═══ Data to examine ═══

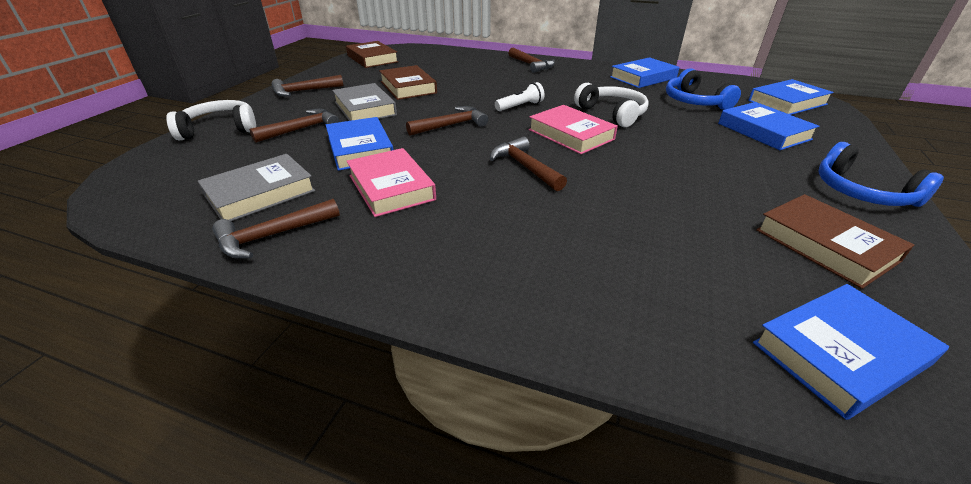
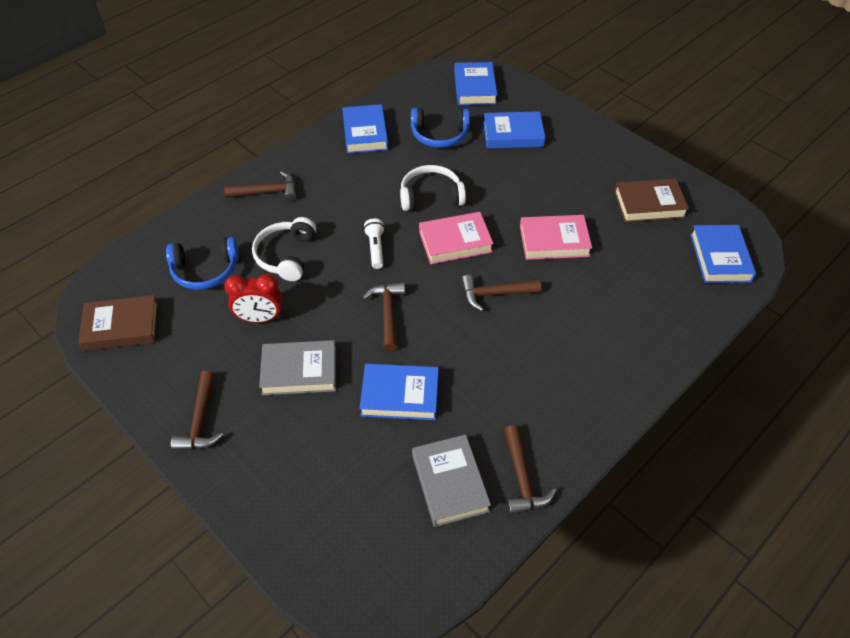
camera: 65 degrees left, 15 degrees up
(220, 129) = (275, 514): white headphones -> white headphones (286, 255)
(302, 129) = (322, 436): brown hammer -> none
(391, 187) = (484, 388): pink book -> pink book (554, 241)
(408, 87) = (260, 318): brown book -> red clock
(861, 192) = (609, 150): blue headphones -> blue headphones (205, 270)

═══

What you are asked to do => Each entry needs to be returned verbatim, with its pictures left out.

Result for this task =>
camera: 65 degrees left, 15 degrees up
(220, 129) = (275, 514): white headphones -> white headphones (286, 255)
(302, 129) = (322, 436): brown hammer -> none
(391, 187) = (484, 388): pink book -> pink book (554, 241)
(408, 87) = (260, 318): brown book -> red clock
(861, 192) = (609, 150): blue headphones -> blue headphones (205, 270)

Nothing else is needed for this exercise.